Object change listings
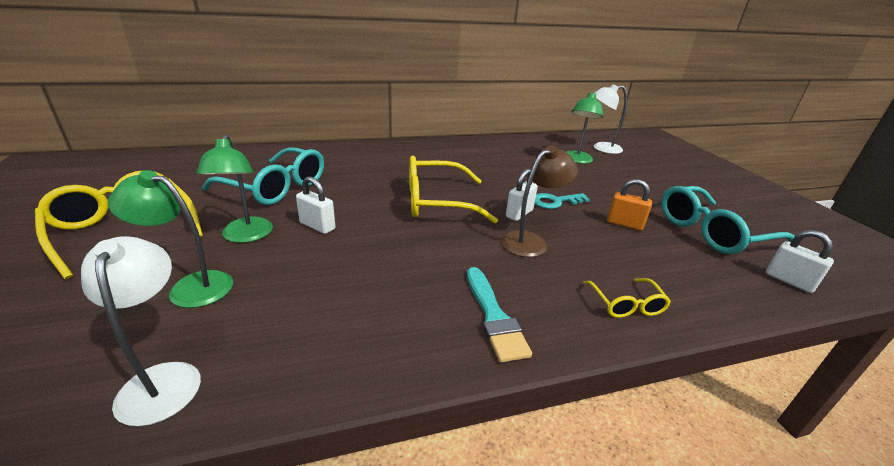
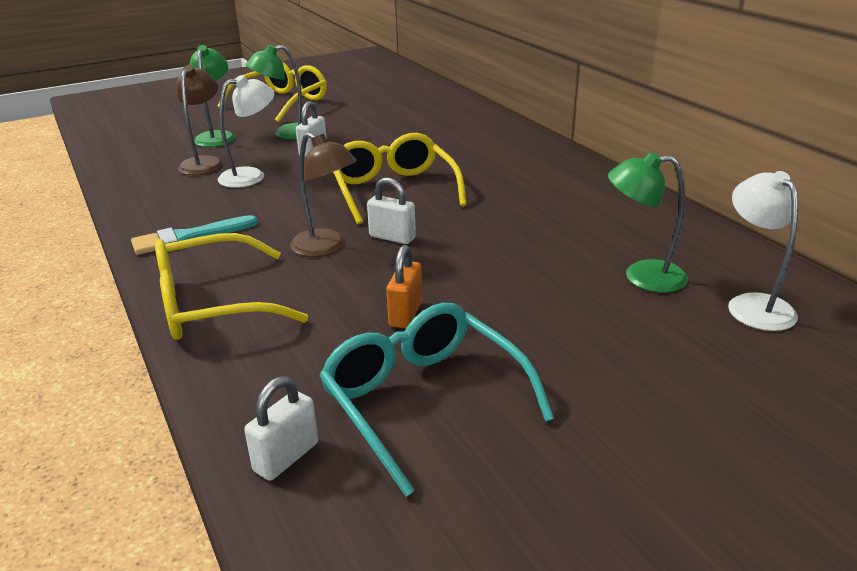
camera: 80 degrees right, 0 degrees up
white lamp [81,236,201,426] -> white lamp moved to [218,75,275,188]
turquoise glasses [202,147,324,205] -> none
turquoise key [535,193,590,209] -> none
yellow glasses [583,278,671,318] -> yellow glasses [155,233,308,340], size x1.99
none -> brown lamp [176,65,223,175]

● WORK INSTRUCTIONS:
Would you copy all lines in the records where the string "glasses" appears?

● PROBLEM SOLUTION:
turquoise glasses [202,147,324,205] -> none
yellow glasses [583,278,671,318] -> yellow glasses [155,233,308,340], size x1.99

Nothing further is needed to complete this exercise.